* [Work to be completed]
In the entries below, find the line with "L1: 150uH (N009, VBUS) -> 150uH (+12V, VBUS)" and the line with "R3: 330 (NET19, NET30) -> 910 (NET19, NET30)". Reproduce those two lines and every line between them exactly, and nothing more.

* [Material for this task]
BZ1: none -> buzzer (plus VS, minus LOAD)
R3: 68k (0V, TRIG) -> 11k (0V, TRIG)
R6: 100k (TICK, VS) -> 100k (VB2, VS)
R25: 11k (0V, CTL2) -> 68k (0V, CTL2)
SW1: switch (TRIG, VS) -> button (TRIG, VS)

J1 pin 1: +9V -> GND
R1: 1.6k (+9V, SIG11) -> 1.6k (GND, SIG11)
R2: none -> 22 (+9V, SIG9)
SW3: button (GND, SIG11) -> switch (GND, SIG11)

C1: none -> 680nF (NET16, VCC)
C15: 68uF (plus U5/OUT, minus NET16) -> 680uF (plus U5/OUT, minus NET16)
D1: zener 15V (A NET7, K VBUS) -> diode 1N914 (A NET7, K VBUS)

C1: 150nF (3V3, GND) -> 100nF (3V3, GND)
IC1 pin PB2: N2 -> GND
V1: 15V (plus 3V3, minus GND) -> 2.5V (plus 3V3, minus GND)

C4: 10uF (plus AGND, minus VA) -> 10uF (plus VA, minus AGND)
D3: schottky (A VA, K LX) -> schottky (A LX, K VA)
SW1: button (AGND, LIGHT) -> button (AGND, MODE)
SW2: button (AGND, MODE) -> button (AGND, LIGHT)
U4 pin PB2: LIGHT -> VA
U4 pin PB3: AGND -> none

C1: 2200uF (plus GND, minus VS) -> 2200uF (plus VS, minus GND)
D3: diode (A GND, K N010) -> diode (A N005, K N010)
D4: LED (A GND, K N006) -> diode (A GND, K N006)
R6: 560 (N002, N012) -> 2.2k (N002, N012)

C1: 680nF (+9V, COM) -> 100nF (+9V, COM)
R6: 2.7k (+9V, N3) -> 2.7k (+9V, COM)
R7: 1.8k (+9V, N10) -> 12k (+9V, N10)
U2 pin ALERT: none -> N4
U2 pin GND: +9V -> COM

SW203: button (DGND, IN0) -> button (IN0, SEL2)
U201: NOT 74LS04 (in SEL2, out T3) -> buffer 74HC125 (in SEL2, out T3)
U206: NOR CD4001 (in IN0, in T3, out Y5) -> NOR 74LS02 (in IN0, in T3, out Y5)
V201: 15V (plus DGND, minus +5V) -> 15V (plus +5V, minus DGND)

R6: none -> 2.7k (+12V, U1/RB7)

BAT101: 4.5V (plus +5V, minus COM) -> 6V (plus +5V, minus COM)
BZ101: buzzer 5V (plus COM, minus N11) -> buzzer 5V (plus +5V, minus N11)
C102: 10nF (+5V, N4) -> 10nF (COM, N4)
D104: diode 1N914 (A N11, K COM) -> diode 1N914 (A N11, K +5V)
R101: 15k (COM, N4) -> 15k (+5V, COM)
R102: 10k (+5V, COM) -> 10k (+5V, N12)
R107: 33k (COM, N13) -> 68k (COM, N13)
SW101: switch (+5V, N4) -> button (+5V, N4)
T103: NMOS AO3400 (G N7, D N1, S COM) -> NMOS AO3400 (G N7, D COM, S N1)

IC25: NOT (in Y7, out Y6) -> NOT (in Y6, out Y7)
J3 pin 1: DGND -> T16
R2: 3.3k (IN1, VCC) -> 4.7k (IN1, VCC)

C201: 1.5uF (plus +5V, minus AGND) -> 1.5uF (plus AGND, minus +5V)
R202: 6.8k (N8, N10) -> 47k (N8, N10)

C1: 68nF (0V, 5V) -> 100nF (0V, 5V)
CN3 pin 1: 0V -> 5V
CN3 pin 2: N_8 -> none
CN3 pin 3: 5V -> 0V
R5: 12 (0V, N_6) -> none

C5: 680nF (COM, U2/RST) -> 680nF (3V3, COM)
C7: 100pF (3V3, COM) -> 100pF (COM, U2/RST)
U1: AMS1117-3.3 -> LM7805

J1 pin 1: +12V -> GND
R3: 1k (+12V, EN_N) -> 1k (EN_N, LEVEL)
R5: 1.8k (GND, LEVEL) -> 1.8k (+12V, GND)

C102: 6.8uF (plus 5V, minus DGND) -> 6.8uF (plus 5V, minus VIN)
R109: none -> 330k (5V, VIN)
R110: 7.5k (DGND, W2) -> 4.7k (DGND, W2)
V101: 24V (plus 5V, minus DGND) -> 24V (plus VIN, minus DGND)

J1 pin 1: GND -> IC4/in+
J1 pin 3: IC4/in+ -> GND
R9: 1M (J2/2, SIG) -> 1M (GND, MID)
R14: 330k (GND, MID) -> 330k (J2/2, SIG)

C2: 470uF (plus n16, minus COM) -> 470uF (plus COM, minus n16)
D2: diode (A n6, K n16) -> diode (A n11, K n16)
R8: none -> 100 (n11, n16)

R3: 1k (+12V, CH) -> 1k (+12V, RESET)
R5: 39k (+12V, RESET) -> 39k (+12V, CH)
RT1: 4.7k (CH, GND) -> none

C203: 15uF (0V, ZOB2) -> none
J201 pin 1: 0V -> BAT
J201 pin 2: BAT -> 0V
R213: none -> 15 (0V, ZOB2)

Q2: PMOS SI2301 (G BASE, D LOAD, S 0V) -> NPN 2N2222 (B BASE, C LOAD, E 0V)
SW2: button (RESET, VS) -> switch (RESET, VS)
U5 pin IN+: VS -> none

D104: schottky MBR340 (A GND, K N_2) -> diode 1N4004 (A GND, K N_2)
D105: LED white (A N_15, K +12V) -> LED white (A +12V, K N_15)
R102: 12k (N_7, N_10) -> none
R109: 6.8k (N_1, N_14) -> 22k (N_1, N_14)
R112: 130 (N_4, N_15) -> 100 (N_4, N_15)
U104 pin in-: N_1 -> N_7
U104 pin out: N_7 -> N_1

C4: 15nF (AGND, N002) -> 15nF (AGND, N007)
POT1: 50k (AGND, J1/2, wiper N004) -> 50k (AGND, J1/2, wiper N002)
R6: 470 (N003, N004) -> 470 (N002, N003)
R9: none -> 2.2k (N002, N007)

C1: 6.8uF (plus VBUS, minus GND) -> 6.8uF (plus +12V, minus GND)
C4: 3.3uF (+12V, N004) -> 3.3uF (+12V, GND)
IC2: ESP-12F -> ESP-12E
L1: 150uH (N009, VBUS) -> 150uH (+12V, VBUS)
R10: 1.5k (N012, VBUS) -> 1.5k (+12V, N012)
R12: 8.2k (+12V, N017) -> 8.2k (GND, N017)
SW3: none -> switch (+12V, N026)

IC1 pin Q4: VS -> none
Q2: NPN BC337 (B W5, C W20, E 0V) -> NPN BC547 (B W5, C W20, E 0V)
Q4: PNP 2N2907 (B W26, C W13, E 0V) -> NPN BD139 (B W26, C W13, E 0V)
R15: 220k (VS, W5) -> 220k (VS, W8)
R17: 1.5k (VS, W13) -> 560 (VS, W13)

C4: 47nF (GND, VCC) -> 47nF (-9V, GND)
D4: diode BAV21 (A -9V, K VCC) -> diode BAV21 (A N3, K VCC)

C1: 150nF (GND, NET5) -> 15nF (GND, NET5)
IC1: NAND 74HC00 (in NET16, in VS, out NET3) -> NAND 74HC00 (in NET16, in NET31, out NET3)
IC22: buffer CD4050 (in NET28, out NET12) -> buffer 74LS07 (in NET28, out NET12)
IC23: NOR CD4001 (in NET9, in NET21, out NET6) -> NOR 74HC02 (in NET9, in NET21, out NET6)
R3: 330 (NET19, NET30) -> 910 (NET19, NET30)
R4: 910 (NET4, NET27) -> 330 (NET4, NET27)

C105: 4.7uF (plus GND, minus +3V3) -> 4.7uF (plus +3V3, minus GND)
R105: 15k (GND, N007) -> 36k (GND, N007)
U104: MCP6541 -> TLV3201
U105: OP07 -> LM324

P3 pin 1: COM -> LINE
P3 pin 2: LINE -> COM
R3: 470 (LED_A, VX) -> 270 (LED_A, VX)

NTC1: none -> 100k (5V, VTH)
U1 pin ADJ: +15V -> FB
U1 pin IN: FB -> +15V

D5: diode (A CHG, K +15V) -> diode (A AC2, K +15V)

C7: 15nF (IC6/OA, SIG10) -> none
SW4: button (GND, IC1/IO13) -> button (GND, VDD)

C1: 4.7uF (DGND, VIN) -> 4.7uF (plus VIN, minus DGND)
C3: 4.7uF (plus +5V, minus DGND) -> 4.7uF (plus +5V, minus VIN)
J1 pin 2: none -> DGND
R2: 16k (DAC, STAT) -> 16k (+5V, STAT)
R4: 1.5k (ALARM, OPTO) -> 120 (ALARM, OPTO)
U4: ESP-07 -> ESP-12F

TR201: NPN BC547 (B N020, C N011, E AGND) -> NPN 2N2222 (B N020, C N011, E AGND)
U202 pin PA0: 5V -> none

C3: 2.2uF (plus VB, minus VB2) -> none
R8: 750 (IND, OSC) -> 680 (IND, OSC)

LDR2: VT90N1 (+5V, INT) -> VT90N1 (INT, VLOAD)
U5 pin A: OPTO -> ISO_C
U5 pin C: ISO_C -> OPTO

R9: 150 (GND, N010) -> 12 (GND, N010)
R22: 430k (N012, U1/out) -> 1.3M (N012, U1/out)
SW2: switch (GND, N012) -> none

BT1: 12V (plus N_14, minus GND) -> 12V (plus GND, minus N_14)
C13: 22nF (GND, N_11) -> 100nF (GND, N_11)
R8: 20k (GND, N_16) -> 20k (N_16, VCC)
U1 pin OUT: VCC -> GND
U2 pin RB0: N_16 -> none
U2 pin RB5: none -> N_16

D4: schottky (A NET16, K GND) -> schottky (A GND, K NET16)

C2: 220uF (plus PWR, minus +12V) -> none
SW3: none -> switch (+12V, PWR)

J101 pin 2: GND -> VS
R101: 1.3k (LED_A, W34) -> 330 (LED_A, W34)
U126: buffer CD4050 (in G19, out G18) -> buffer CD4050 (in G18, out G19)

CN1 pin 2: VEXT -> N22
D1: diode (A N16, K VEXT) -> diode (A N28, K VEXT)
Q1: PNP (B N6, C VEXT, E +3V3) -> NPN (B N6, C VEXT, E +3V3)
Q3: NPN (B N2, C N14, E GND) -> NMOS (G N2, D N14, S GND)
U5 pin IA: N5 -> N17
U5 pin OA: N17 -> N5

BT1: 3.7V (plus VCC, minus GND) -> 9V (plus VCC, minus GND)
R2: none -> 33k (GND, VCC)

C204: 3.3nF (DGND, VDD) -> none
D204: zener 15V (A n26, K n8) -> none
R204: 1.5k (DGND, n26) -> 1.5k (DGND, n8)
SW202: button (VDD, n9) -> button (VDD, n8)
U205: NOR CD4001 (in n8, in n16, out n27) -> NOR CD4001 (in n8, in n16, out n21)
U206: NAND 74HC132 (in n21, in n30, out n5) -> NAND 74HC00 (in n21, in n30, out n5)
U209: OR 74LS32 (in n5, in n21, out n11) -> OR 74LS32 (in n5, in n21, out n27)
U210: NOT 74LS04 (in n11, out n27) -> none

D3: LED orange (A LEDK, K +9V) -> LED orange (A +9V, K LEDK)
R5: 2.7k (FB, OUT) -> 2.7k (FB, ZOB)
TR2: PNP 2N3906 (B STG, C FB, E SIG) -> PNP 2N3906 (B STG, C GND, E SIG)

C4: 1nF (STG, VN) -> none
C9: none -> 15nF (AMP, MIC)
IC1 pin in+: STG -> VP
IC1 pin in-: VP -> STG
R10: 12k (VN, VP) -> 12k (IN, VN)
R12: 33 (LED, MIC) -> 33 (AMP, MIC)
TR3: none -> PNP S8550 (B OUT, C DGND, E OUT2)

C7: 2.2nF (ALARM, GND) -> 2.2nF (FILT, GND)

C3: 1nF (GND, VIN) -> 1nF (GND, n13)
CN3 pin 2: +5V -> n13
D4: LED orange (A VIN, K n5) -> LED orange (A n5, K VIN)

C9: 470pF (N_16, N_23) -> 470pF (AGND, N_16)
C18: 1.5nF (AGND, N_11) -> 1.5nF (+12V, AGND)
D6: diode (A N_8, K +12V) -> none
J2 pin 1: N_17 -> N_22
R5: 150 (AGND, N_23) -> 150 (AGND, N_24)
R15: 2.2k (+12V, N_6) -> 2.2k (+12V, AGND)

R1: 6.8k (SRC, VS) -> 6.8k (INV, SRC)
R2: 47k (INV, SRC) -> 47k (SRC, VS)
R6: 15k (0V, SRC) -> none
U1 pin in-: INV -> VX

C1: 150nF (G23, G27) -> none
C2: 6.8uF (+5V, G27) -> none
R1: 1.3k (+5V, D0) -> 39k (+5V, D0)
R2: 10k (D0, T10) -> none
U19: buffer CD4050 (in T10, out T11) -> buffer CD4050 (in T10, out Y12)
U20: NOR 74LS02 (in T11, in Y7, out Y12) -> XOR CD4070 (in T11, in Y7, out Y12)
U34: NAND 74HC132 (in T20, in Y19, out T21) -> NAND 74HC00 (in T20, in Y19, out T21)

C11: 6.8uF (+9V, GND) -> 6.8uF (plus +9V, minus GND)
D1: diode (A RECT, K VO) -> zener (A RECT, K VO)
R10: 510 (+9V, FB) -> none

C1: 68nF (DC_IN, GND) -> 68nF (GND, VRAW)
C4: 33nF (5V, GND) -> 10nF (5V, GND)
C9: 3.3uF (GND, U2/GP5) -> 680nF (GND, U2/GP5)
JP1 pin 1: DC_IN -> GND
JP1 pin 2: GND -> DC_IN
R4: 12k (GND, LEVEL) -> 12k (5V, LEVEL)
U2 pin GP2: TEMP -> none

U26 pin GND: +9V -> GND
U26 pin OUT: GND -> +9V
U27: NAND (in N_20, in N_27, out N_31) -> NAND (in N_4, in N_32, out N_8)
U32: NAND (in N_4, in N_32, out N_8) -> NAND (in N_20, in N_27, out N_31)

* [Problem solution]
L1: 150uH (N009, VBUS) -> 150uH (+12V, VBUS)
R10: 1.5k (N012, VBUS) -> 1.5k (+12V, N012)
R12: 8.2k (+12V, N017) -> 8.2k (GND, N017)
SW3: none -> switch (+12V, N026)

IC1 pin Q4: VS -> none
Q2: NPN BC337 (B W5, C W20, E 0V) -> NPN BC547 (B W5, C W20, E 0V)
Q4: PNP 2N2907 (B W26, C W13, E 0V) -> NPN BD139 (B W26, C W13, E 0V)
R15: 220k (VS, W5) -> 220k (VS, W8)
R17: 1.5k (VS, W13) -> 560 (VS, W13)

C4: 47nF (GND, VCC) -> 47nF (-9V, GND)
D4: diode BAV21 (A -9V, K VCC) -> diode BAV21 (A N3, K VCC)

C1: 150nF (GND, NET5) -> 15nF (GND, NET5)
IC1: NAND 74HC00 (in NET16, in VS, out NET3) -> NAND 74HC00 (in NET16, in NET31, out NET3)
IC22: buffer CD4050 (in NET28, out NET12) -> buffer 74LS07 (in NET28, out NET12)
IC23: NOR CD4001 (in NET9, in NET21, out NET6) -> NOR 74HC02 (in NET9, in NET21, out NET6)
R3: 330 (NET19, NET30) -> 910 (NET19, NET30)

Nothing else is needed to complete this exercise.